## About this task
In the records below, find the line that contains "IC101 pin GND: GND -> -9V" and the line that contains "C5: 4.7nF (DAC, GND) -> 10nF (DAC, GND)", then retype exactly those two lines and every line between them.

## Data listing
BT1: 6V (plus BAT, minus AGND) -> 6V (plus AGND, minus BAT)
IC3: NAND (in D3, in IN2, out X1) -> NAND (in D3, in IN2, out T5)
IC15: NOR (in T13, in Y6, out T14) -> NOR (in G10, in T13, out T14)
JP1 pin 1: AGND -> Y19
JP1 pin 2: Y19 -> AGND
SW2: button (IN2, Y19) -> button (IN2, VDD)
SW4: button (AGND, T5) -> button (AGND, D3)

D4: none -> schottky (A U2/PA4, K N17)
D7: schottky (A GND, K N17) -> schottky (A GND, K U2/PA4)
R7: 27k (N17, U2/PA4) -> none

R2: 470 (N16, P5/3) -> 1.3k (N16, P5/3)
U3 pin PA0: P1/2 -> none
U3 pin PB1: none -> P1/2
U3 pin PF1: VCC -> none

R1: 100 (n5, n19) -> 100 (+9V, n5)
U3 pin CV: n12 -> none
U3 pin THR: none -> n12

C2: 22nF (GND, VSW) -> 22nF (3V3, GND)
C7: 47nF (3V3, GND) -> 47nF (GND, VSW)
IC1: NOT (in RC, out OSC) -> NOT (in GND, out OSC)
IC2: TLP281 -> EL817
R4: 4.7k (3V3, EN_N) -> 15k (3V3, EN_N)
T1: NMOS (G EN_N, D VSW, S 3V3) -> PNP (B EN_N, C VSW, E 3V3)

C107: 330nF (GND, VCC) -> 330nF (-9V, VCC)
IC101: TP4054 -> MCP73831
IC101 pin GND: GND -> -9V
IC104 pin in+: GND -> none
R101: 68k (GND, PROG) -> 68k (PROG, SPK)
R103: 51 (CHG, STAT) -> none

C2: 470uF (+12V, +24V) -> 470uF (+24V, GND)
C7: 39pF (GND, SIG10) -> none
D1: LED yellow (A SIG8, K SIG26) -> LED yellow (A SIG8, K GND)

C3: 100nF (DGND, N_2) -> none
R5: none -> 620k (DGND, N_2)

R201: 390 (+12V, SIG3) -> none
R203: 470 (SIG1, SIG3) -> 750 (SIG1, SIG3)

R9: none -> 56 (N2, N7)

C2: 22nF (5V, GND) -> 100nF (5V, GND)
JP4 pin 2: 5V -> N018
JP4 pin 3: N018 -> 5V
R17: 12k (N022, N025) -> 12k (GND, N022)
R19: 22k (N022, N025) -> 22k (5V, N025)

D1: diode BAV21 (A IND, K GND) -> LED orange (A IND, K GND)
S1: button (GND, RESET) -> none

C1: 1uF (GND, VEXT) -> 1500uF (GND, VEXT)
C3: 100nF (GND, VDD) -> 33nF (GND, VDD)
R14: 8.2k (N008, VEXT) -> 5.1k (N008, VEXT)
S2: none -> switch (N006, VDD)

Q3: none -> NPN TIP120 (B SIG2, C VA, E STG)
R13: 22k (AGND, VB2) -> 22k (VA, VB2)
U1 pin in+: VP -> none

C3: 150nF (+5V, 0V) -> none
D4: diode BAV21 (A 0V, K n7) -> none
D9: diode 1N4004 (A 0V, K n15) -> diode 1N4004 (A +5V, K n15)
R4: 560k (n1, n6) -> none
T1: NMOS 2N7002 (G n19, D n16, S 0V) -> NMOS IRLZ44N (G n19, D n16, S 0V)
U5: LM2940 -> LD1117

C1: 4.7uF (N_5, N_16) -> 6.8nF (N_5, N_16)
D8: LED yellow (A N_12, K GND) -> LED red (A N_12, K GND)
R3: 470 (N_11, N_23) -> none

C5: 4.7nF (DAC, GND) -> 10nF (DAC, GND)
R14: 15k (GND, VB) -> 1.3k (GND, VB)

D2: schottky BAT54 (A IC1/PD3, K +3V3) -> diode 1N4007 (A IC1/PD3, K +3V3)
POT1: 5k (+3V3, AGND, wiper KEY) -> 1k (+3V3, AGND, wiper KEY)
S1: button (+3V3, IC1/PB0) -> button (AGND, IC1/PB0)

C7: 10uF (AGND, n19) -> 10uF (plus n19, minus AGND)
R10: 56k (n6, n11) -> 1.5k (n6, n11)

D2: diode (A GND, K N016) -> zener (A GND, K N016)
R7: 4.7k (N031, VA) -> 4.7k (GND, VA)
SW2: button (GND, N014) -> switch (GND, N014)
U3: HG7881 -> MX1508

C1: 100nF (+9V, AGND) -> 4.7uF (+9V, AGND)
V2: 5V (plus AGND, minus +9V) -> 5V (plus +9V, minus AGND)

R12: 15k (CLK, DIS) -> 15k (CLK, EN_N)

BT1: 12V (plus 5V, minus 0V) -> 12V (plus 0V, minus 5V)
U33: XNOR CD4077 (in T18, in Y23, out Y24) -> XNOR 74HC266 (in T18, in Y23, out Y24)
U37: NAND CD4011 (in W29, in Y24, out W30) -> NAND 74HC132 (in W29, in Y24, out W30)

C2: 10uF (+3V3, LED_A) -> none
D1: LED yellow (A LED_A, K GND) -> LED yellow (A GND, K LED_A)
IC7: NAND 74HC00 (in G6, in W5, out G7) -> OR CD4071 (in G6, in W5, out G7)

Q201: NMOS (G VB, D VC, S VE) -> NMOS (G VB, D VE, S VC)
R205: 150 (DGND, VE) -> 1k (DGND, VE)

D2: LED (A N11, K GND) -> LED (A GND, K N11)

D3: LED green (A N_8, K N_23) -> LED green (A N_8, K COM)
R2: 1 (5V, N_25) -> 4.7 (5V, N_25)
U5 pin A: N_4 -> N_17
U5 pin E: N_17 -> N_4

## Answer
IC101 pin GND: GND -> -9V
IC104 pin in+: GND -> none
R101: 68k (GND, PROG) -> 68k (PROG, SPK)
R103: 51 (CHG, STAT) -> none

C2: 470uF (+12V, +24V) -> 470uF (+24V, GND)
C7: 39pF (GND, SIG10) -> none
D1: LED yellow (A SIG8, K SIG26) -> LED yellow (A SIG8, K GND)

C3: 100nF (DGND, N_2) -> none
R5: none -> 620k (DGND, N_2)

R201: 390 (+12V, SIG3) -> none
R203: 470 (SIG1, SIG3) -> 750 (SIG1, SIG3)

R9: none -> 56 (N2, N7)

C2: 22nF (5V, GND) -> 100nF (5V, GND)
JP4 pin 2: 5V -> N018
JP4 pin 3: N018 -> 5V
R17: 12k (N022, N025) -> 12k (GND, N022)
R19: 22k (N022, N025) -> 22k (5V, N025)

D1: diode BAV21 (A IND, K GND) -> LED orange (A IND, K GND)
S1: button (GND, RESET) -> none

C1: 1uF (GND, VEXT) -> 1500uF (GND, VEXT)
C3: 100nF (GND, VDD) -> 33nF (GND, VDD)
R14: 8.2k (N008, VEXT) -> 5.1k (N008, VEXT)
S2: none -> switch (N006, VDD)

Q3: none -> NPN TIP120 (B SIG2, C VA, E STG)
R13: 22k (AGND, VB2) -> 22k (VA, VB2)
U1 pin in+: VP -> none

C3: 150nF (+5V, 0V) -> none
D4: diode BAV21 (A 0V, K n7) -> none
D9: diode 1N4004 (A 0V, K n15) -> diode 1N4004 (A +5V, K n15)
R4: 560k (n1, n6) -> none
T1: NMOS 2N7002 (G n19, D n16, S 0V) -> NMOS IRLZ44N (G n19, D n16, S 0V)
U5: LM2940 -> LD1117

C1: 4.7uF (N_5, N_16) -> 6.8nF (N_5, N_16)
D8: LED yellow (A N_12, K GND) -> LED red (A N_12, K GND)
R3: 470 (N_11, N_23) -> none

C5: 4.7nF (DAC, GND) -> 10nF (DAC, GND)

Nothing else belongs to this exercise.